# THE PROBLEM
Look through the records below for the line holding "The second view lost the ebony_bowling_pin". Write it out exactly, with each following line through the line holding "The second view lost the russet_award_cup".

:: SUPPLIED ENTRIES ::

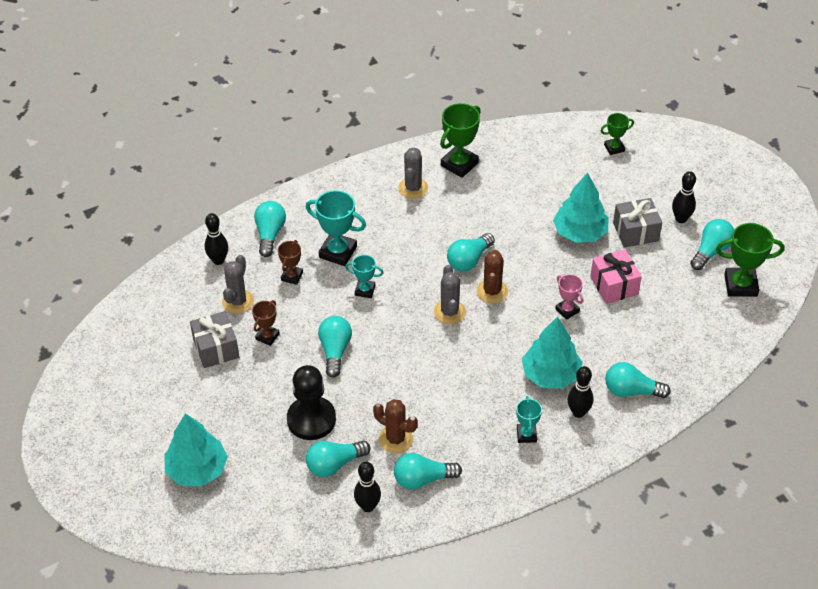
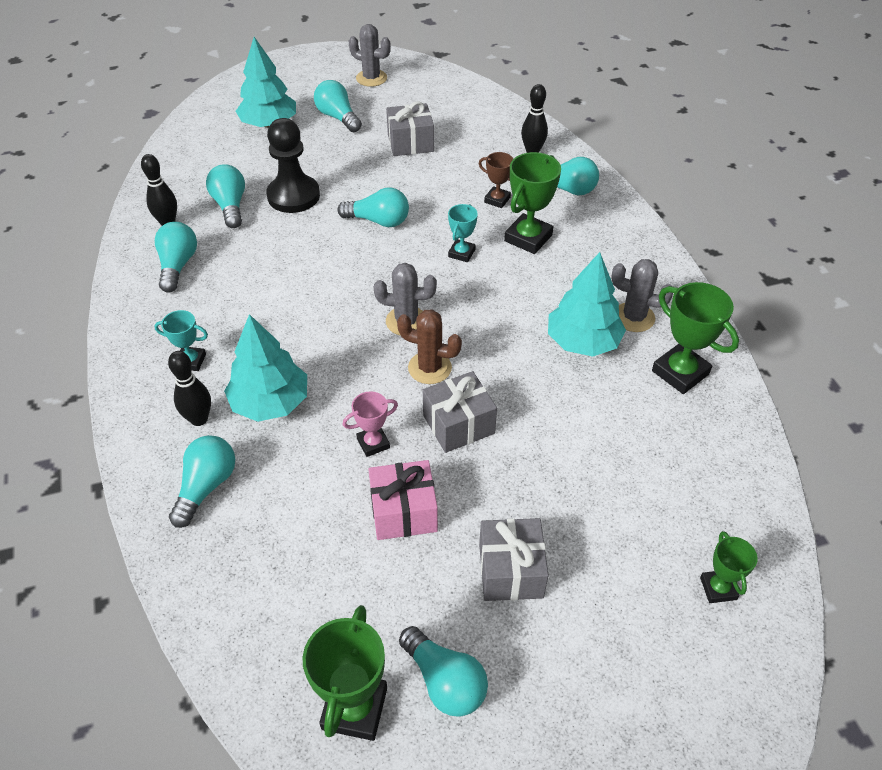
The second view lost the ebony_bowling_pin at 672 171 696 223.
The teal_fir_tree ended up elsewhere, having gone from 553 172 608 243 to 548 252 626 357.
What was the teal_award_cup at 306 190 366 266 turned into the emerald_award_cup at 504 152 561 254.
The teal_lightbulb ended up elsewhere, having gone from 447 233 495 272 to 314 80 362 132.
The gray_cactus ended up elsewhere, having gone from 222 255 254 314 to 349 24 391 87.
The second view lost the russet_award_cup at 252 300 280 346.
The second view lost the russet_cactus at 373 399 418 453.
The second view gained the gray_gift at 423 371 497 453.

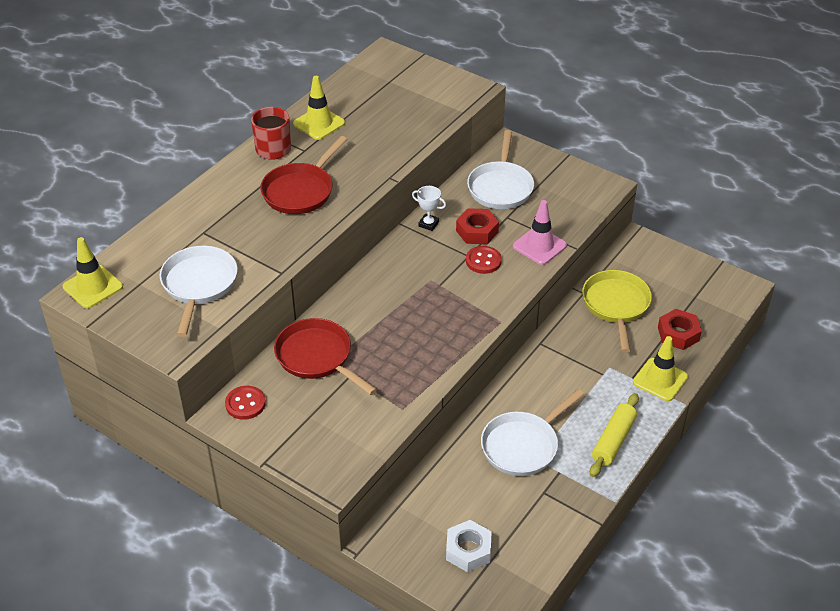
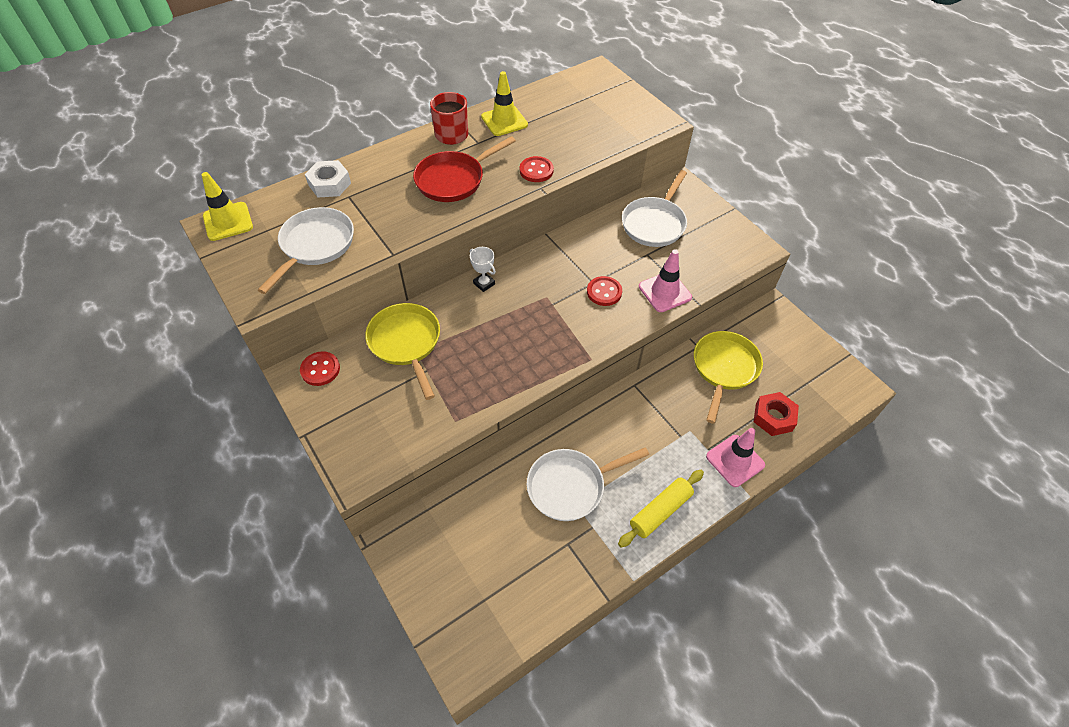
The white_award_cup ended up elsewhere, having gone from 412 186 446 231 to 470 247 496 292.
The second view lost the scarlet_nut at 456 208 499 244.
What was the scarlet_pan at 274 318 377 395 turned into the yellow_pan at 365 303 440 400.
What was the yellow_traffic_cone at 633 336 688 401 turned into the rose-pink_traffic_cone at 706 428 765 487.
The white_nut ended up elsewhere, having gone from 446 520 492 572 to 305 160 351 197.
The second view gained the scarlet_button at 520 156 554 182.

:::
:: SUPPLIED ENTRIES ::

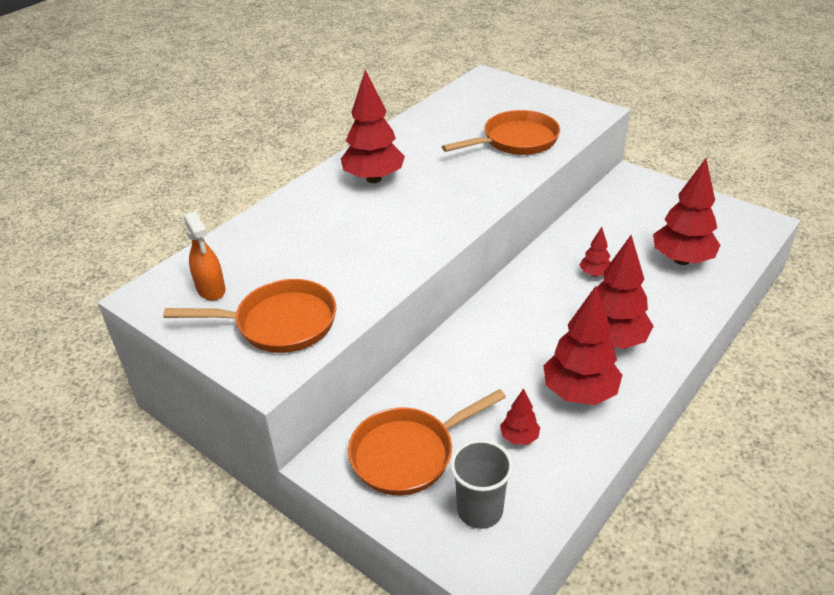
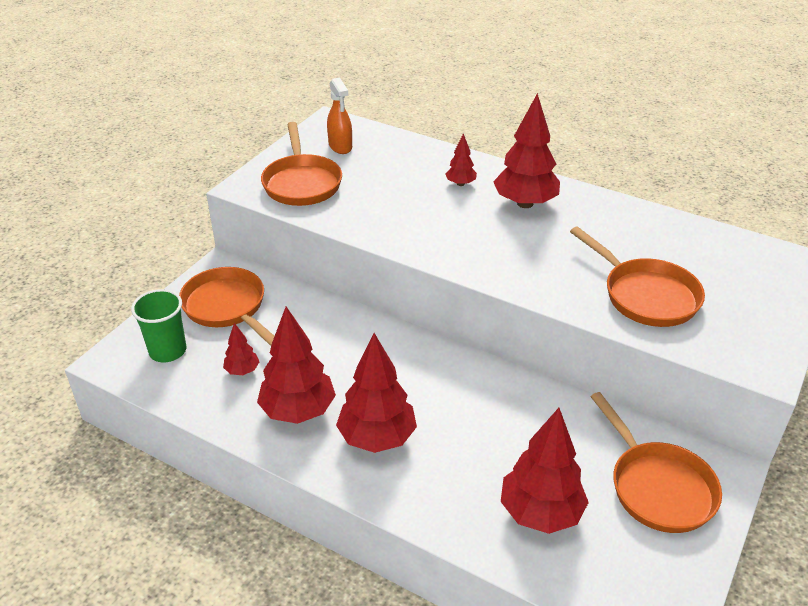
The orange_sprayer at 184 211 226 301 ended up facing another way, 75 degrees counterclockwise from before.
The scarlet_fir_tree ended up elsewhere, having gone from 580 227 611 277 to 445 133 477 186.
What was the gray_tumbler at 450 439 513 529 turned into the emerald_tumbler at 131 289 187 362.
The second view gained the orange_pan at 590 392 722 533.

:::

# THE ANSWER
The second view lost the ebony_bowling_pin at 672 171 696 223.
The teal_fir_tree ended up elsewhere, having gone from 553 172 608 243 to 548 252 626 357.
What was the teal_award_cup at 306 190 366 266 turned into the emerald_award_cup at 504 152 561 254.
The teal_lightbulb ended up elsewhere, having gone from 447 233 495 272 to 314 80 362 132.
The gray_cactus ended up elsewhere, having gone from 222 255 254 314 to 349 24 391 87.
The second view lost the russet_award_cup at 252 300 280 346.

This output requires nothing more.